__What is being asked__
Leaving out every picture, retype the lines below from the top through the one that contains "none -> orange brick E10 level 1".
*** Opening of Record extracts ***
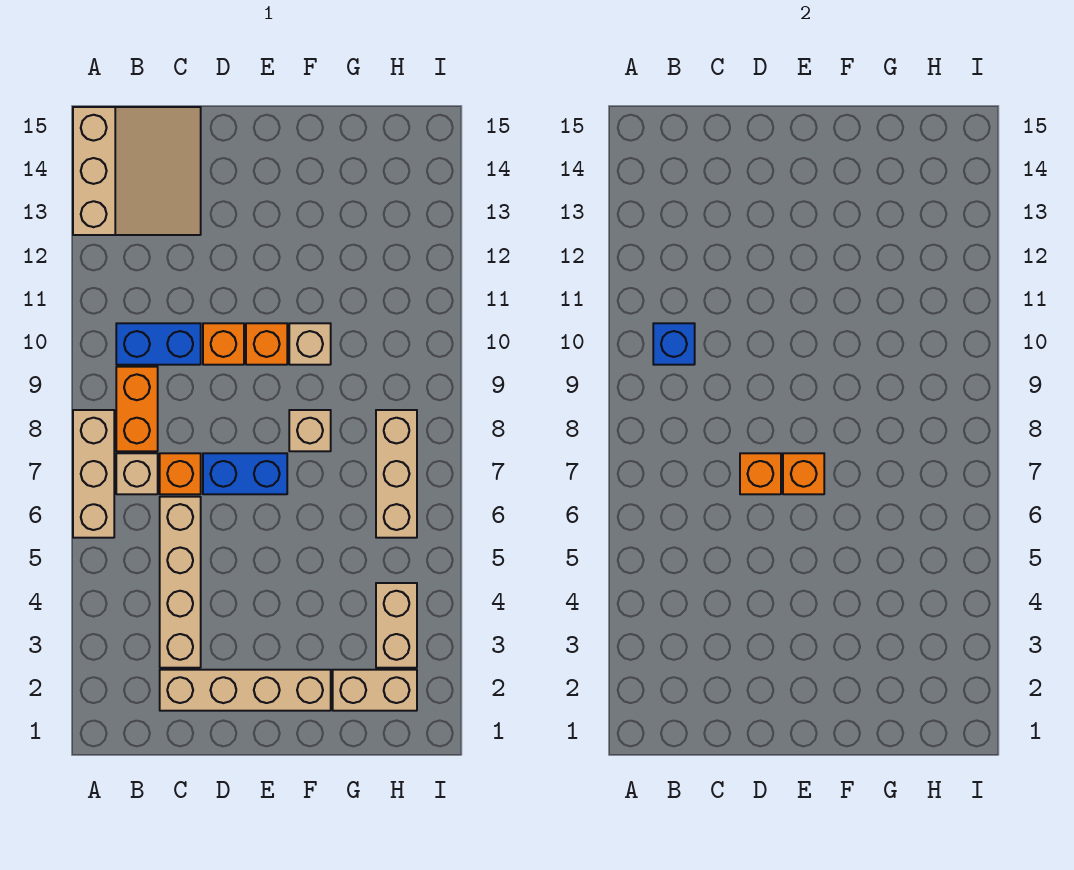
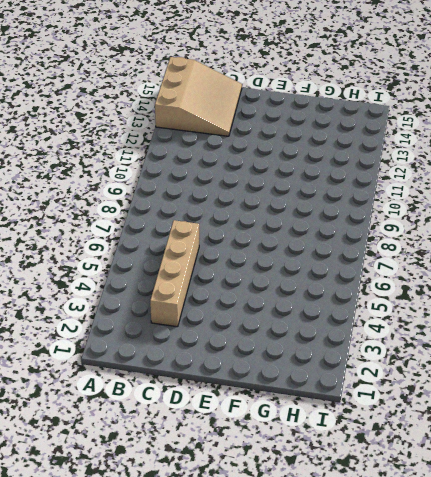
none -> tan brick A6:A8 level 1
none -> tan brick B7 level 1
none -> orange brick B8:B9 level 1

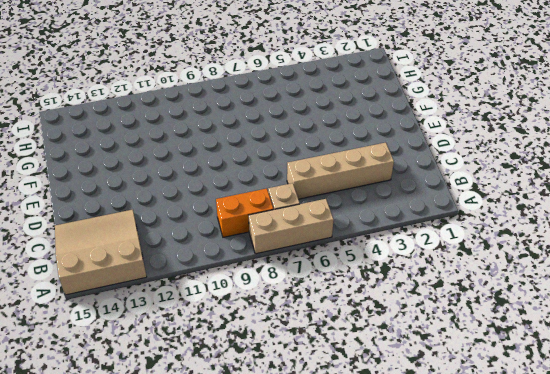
none -> blue brick B10:C10 level 1
none -> tan brick C2:F2 level 1
none -> orange brick C7 level 1

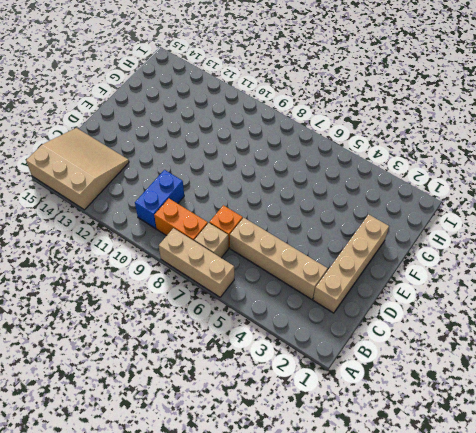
none -> blue brick D7:E7 level 1
none -> orange brick D10 level 1
none -> orange brick E10 level 1

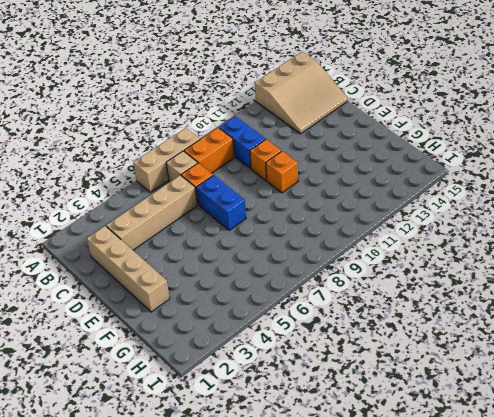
none -> tan brick F8 level 1
none -> tan brick F10 level 1
none -> tan brick G2:H2 level 1

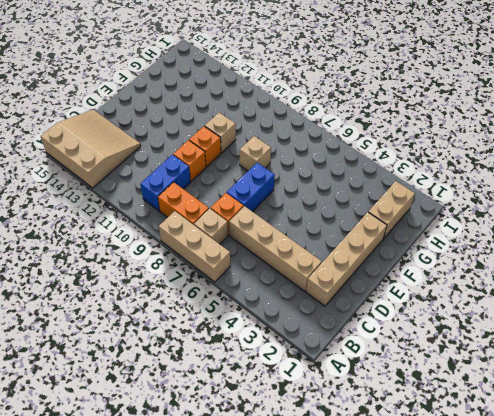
none -> tan brick H3:H4 level 1
none -> tan brick H6:H8 level 1
none -> blue brick B10 level 2

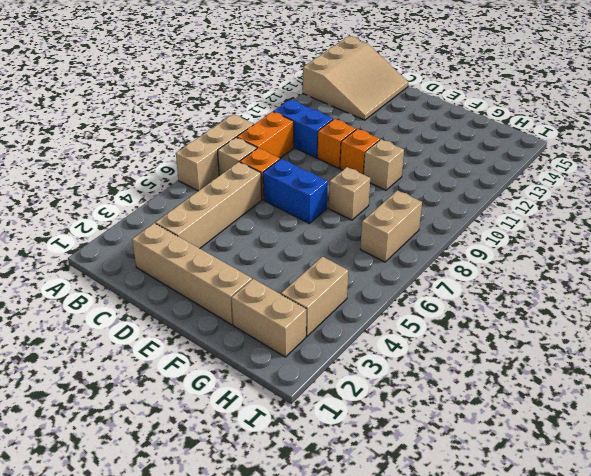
tan brick H7:H8 level 1 -> tan brick H6:H8 level 1
none -> blue brick B10 level 2
none -> orange brick D7 level 2
none -> orange brick E7 level 2

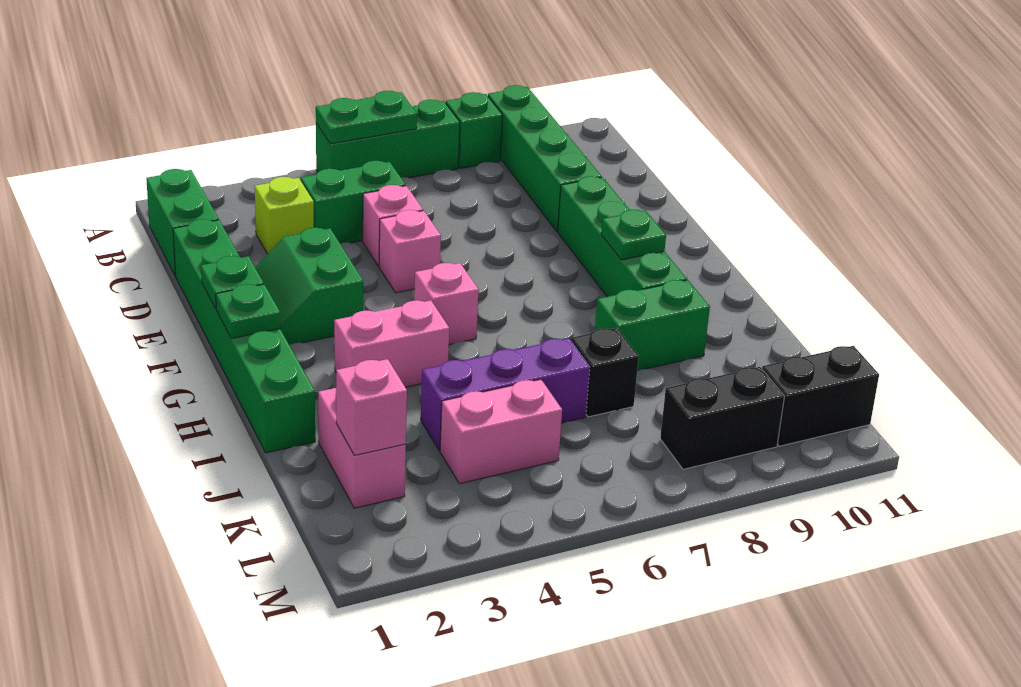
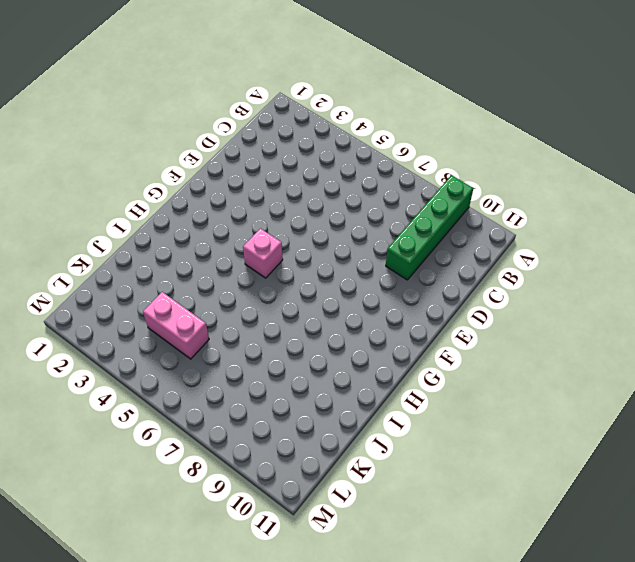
none -> green brick A5:A7 level 1
none -> green brick A8 level 1
none -> green brick B1:C1 level 1

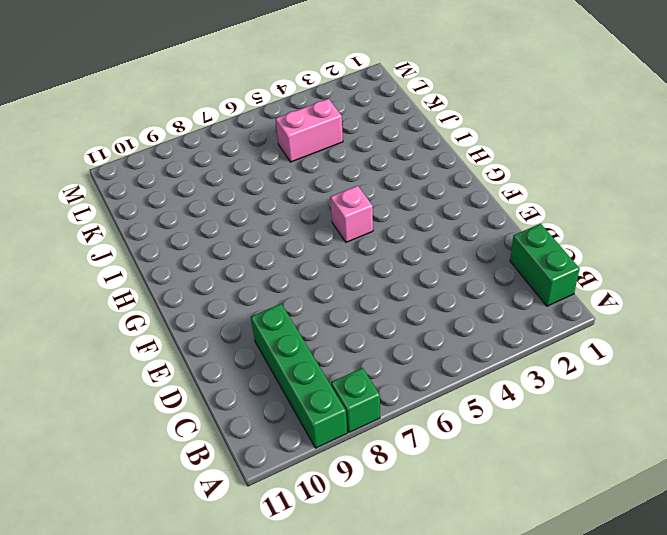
none -> green brick A5:A7 level 1
none -> lime brick C3 level 1
none -> green brick C4:C5 level 1

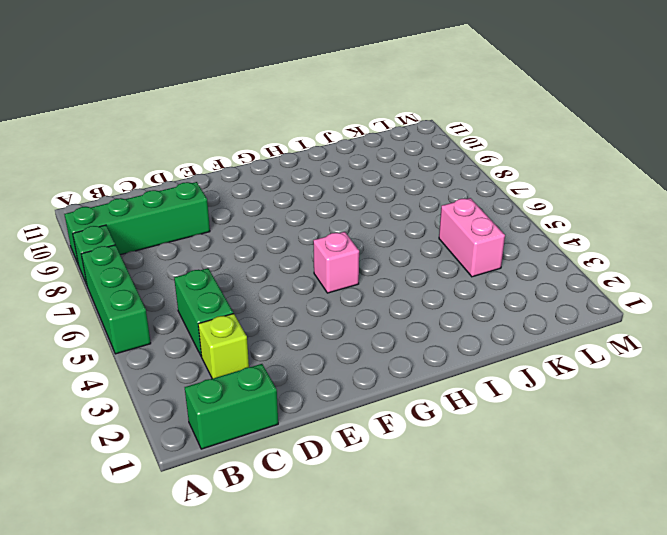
none -> green brick D1:I1 level 1
none -> pink brick D5 level 1
none -> green slope E2:F3 level 1 top 3

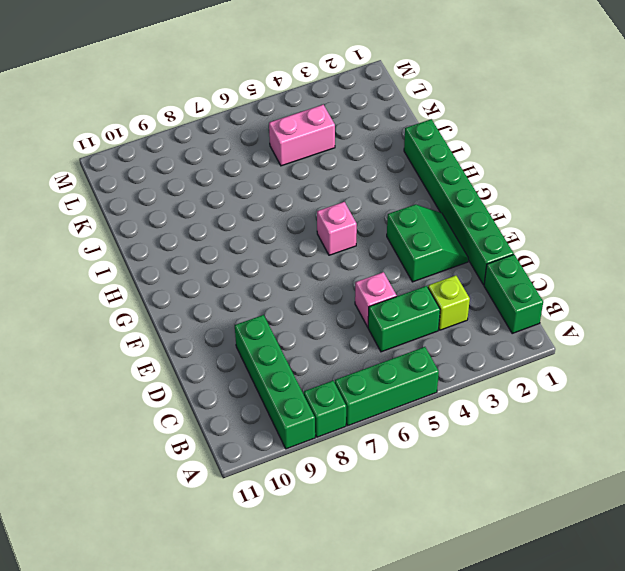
none -> pink brick E5 level 1
none -> green brick E9:H9 level 1
none -> pink brick H3:H4 level 1

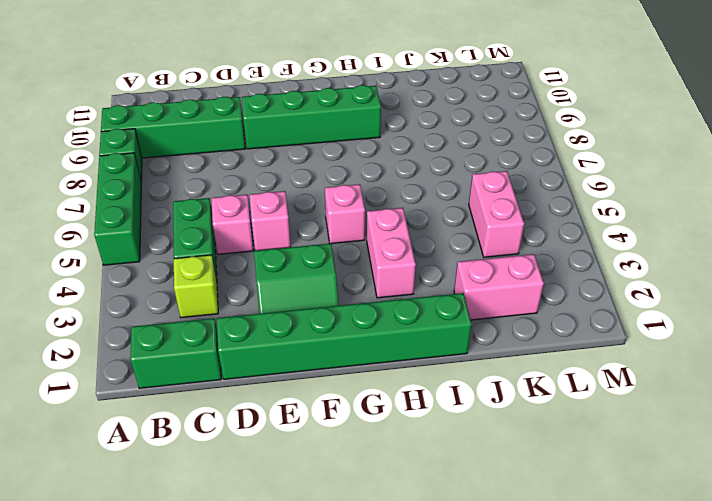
none -> green brick I8:I9 level 1
none -> purple brick J4:J6 level 1
none -> black brick J7 level 1

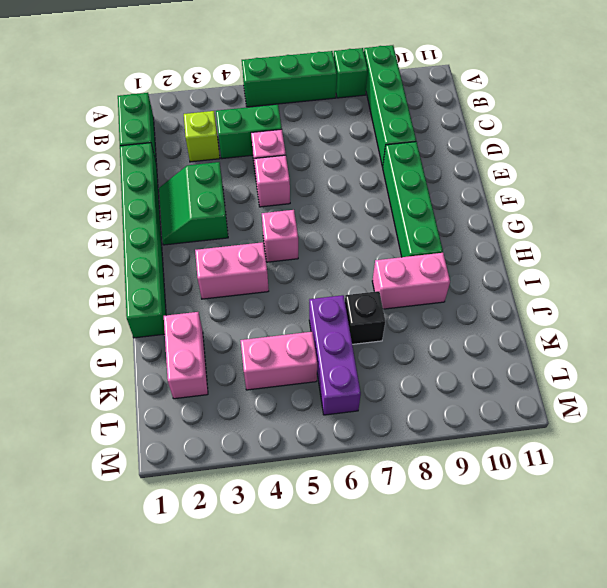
pink brick I8:I9 level 1 -> green brick I8:I9 level 1
purple brick J6:L6 level 1 -> purple brick J4:J6 level 1
none -> black brick L8:L9 level 1
none -> black brick L10:L11 level 1
none -> green plate A5:A6 level 2

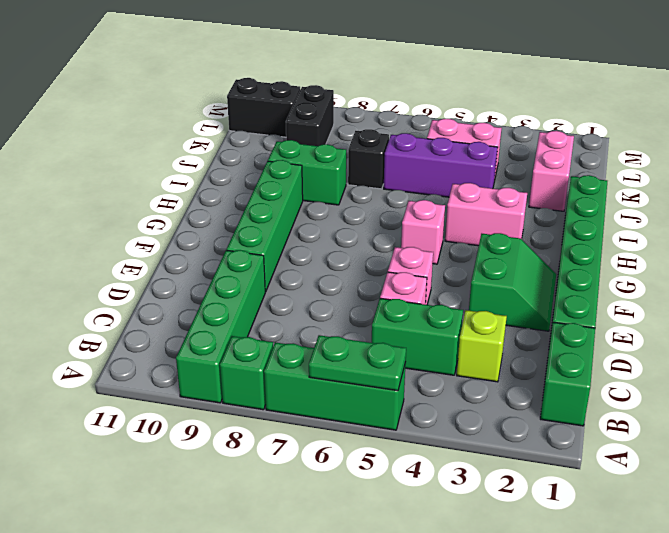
black brick K9:L9 level 1 -> black brick L8:L9 level 1
none -> green plate F1 level 2
none -> green plate G1 level 2
none -> green plate G9 level 2

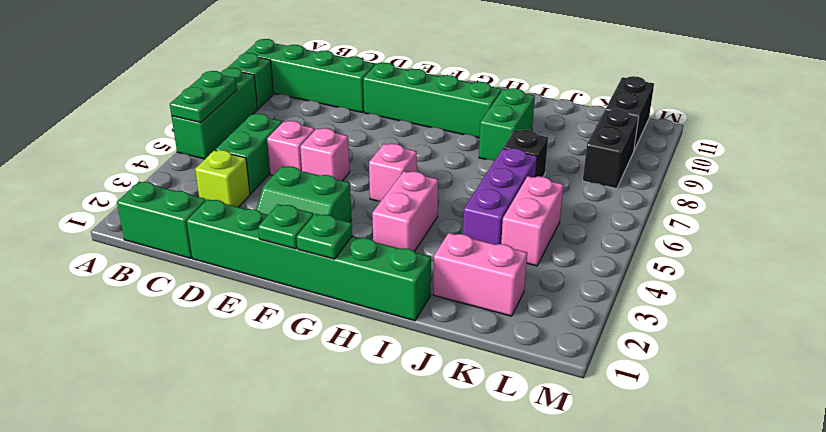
none -> green plate G9 level 2
none -> pink brick K2 level 2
*** Close of Record extracts ***
__Your solution__
none -> tan brick A6:A8 level 1
none -> tan brick B7 level 1
none -> orange brick B8:B9 level 1

none -> blue brick B10:C10 level 1
none -> tan brick C2:F2 level 1
none -> orange brick C7 level 1

none -> blue brick D7:E7 level 1
none -> orange brick D10 level 1
none -> orange brick E10 level 1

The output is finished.